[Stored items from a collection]
══════════

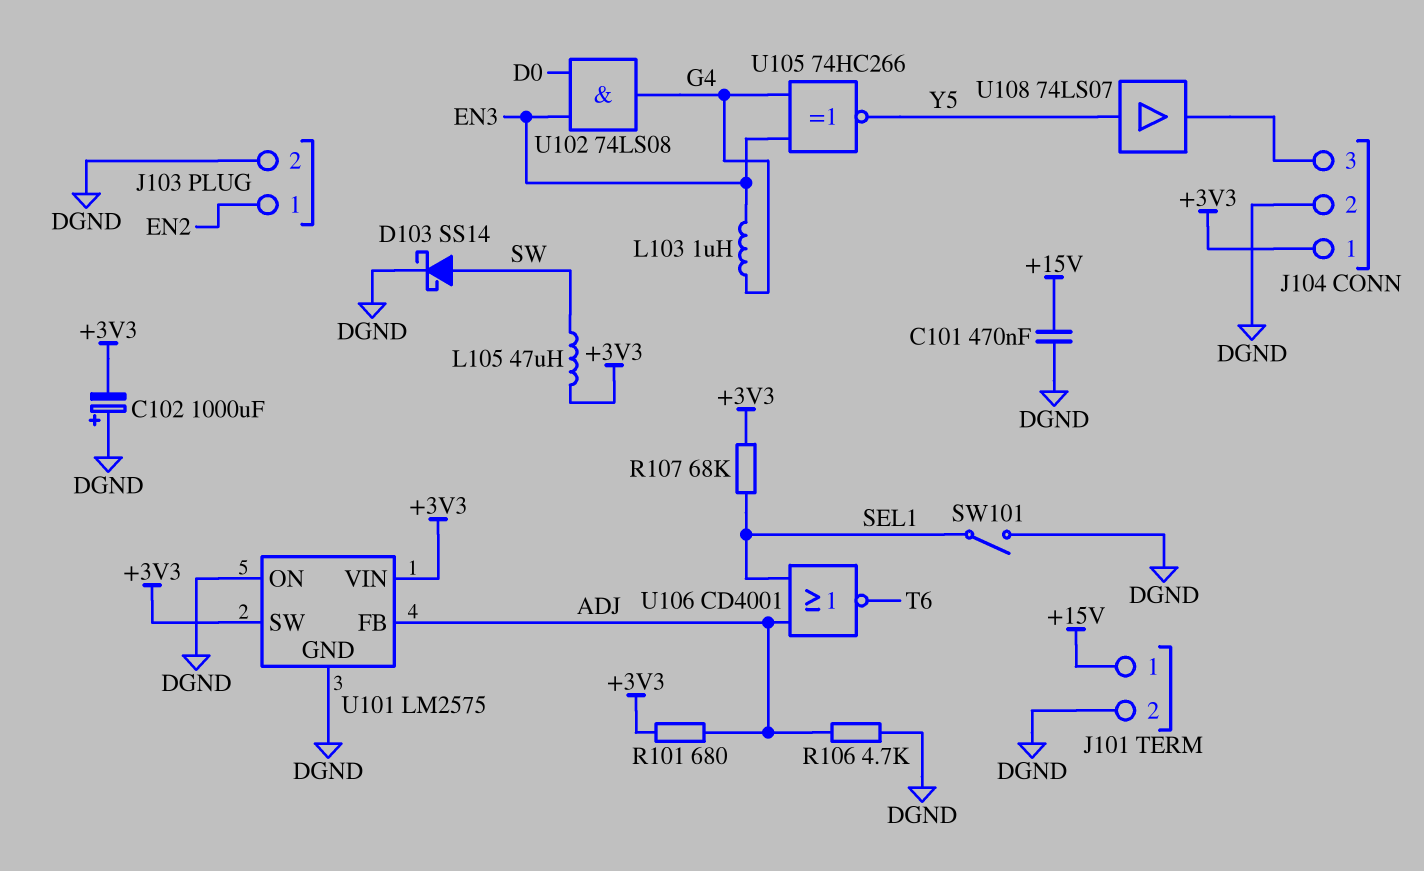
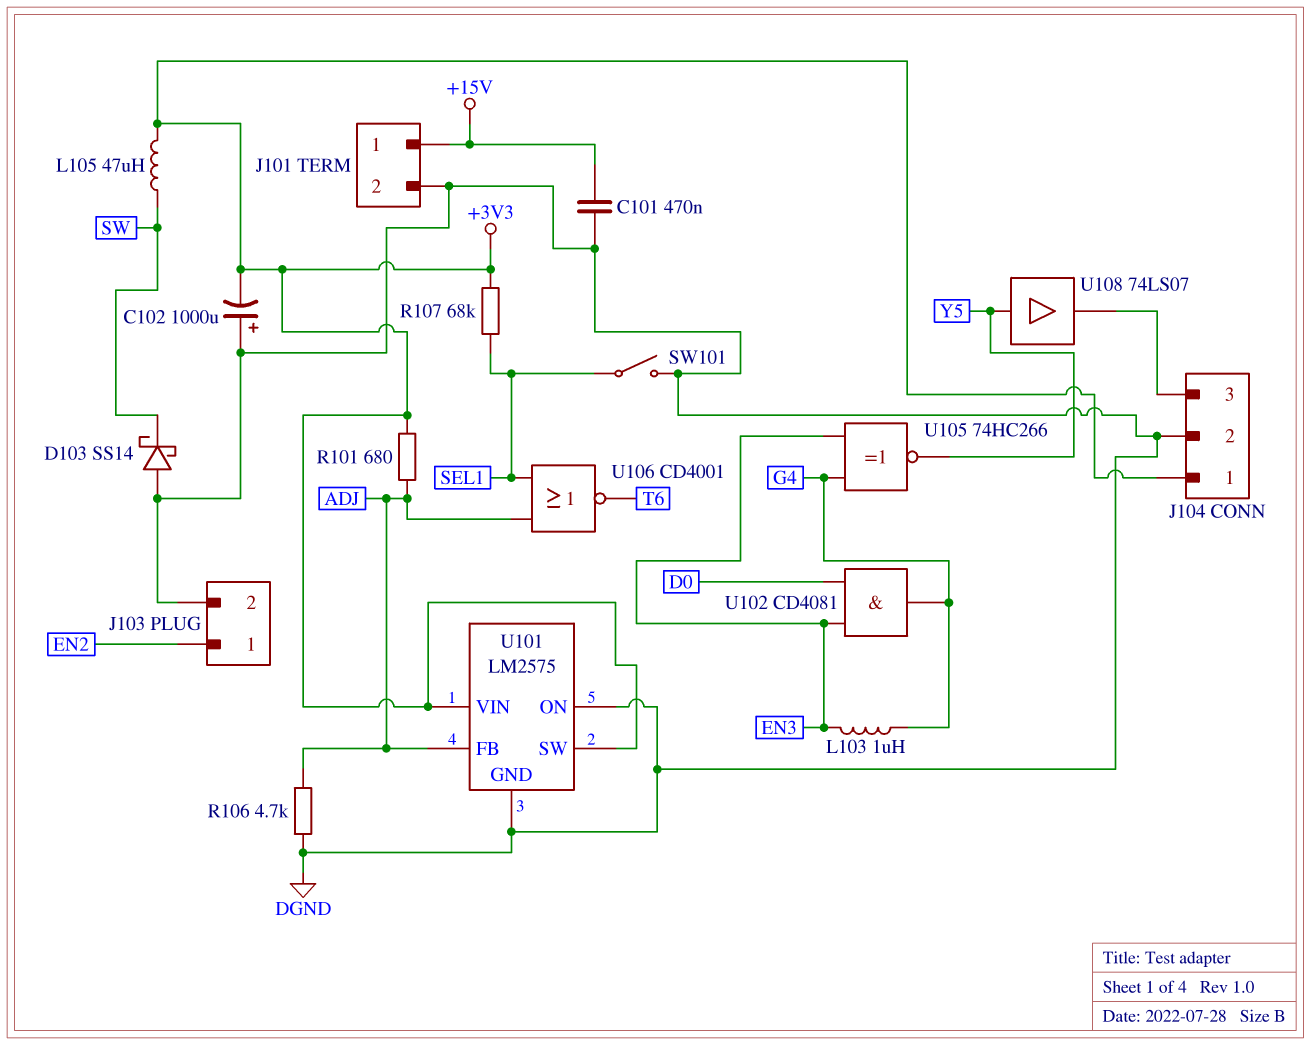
D103: schottky SS14 (A SW, K DGND) -> schottky SS14 (A DGND, K SW)
U102: AND 74LS08 (in D0, in EN3, out G4) -> AND CD4081 (in D0, in EN3, out G4)

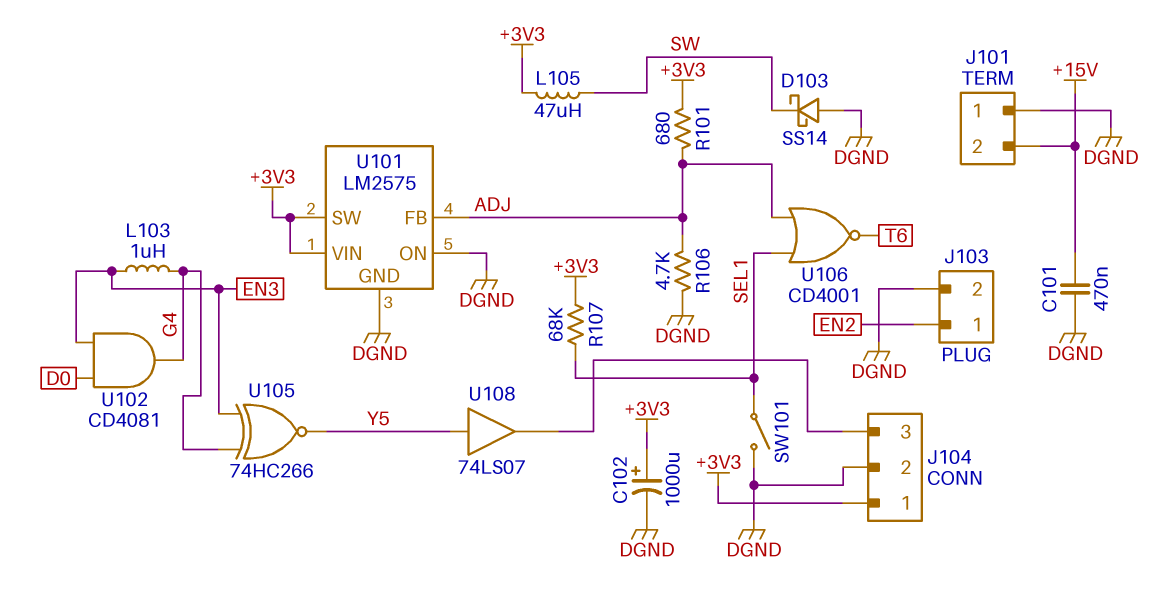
C102: 1000uF (plus DGND, minus +3V3) -> 1000uF (plus +3V3, minus DGND)
J101 pin 1: +15V -> DGND
J101 pin 2: DGND -> +15V

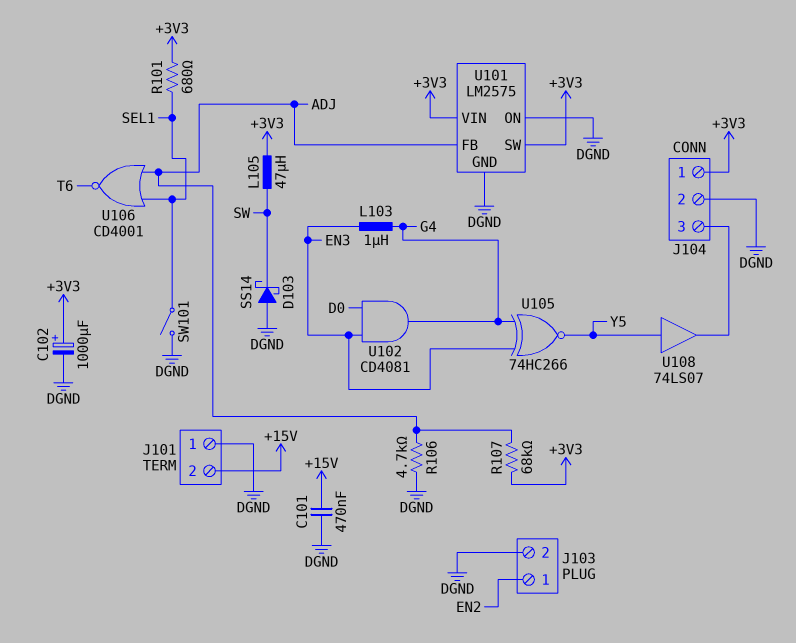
R101: 680 (+3V3, ADJ) -> 680 (+3V3, SEL1)
R107: 68k (+3V3, SEL1) -> 68k (+3V3, ADJ)

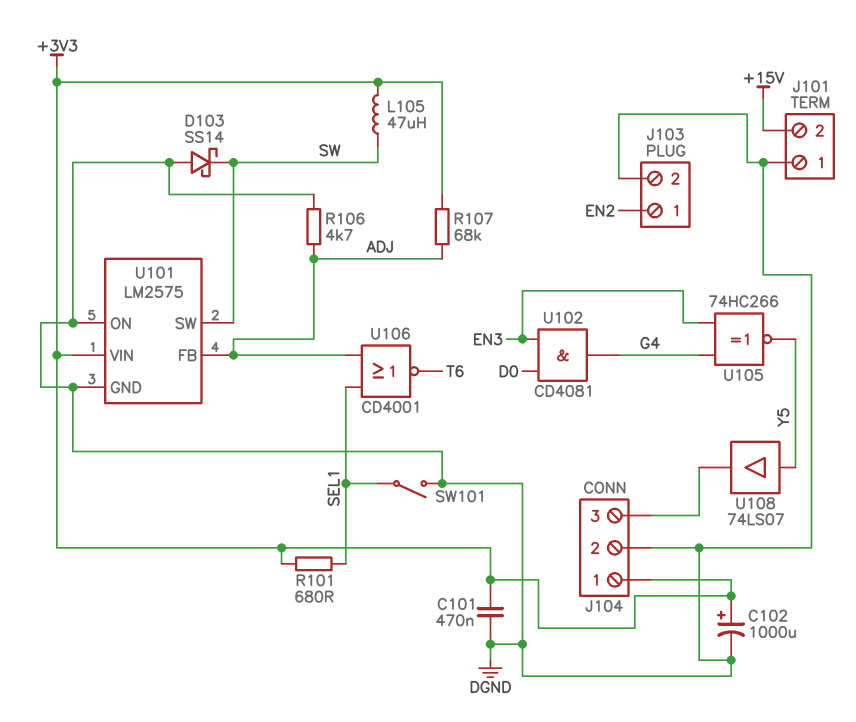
C101: 470nF (+15V, DGND) -> 470nF (+3V3, DGND)
L103: 1uH (EN3, G4) -> none
U101 pin SW: +3V3 -> SW

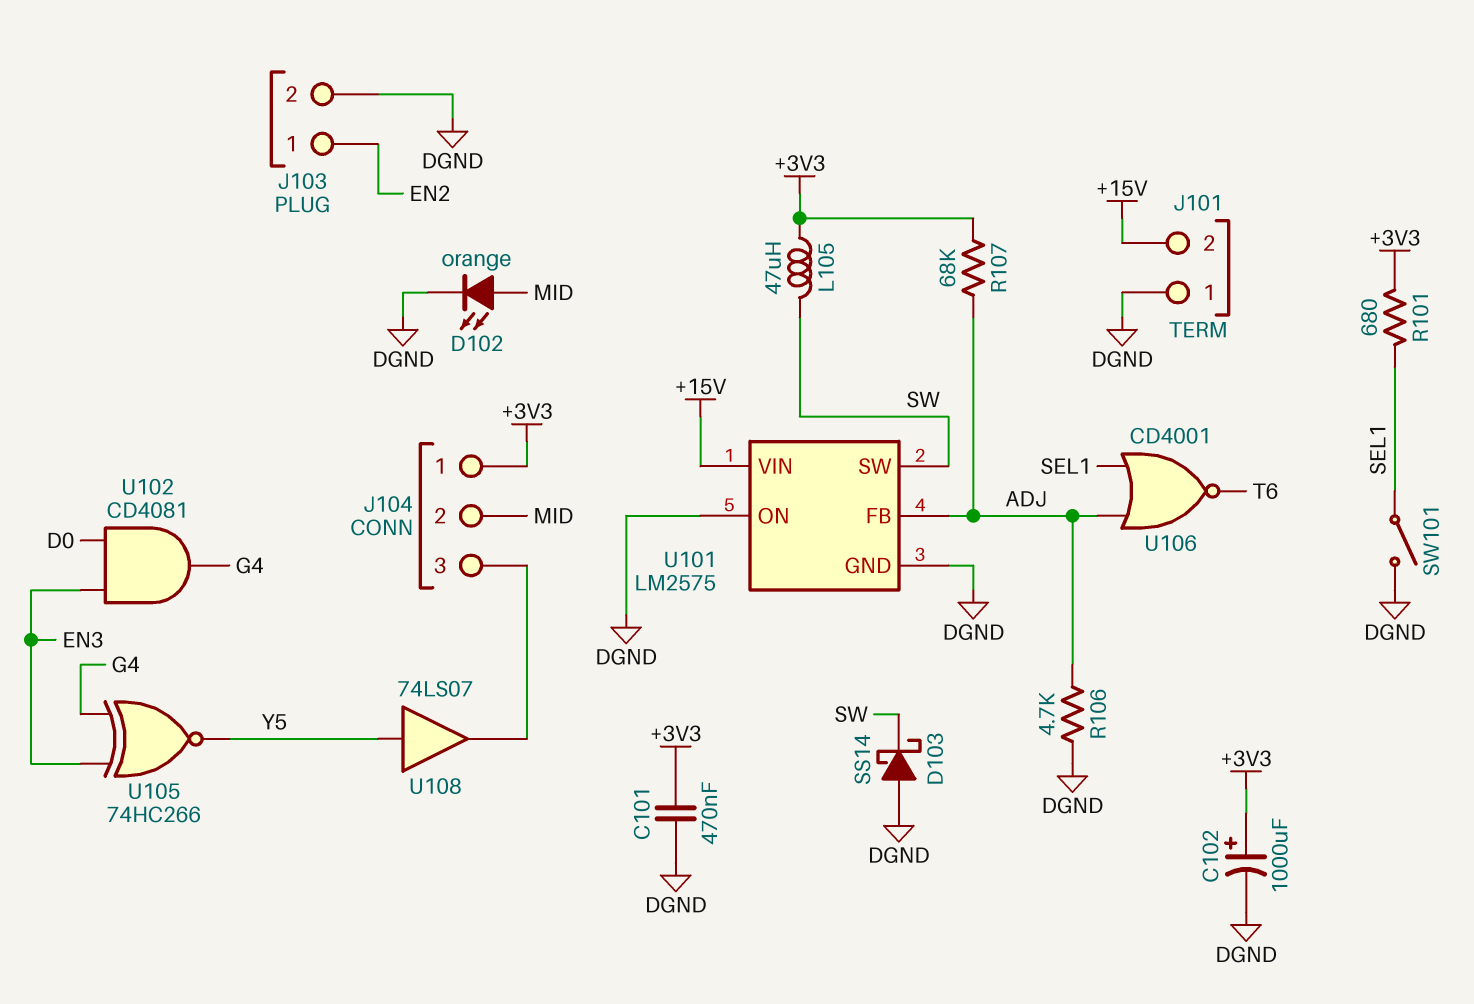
D102: none -> LED orange (A MID, K DGND)
J104 pin 2: DGND -> MID
U101 pin VIN: +3V3 -> +15V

══════════

# Work item
All entries above are to be set down word for word, and the pictures are to be left out.

# Output
D103: schottky SS14 (A SW, K DGND) -> schottky SS14 (A DGND, K SW)
U102: AND 74LS08 (in D0, in EN3, out G4) -> AND CD4081 (in D0, in EN3, out G4)

C102: 1000uF (plus DGND, minus +3V3) -> 1000uF (plus +3V3, minus DGND)
J101 pin 1: +15V -> DGND
J101 pin 2: DGND -> +15V

R101: 680 (+3V3, ADJ) -> 680 (+3V3, SEL1)
R107: 68k (+3V3, SEL1) -> 68k (+3V3, ADJ)

C101: 470nF (+15V, DGND) -> 470nF (+3V3, DGND)
L103: 1uH (EN3, G4) -> none
U101 pin SW: +3V3 -> SW

D102: none -> LED orange (A MID, K DGND)
J104 pin 2: DGND -> MID
U101 pin VIN: +3V3 -> +15V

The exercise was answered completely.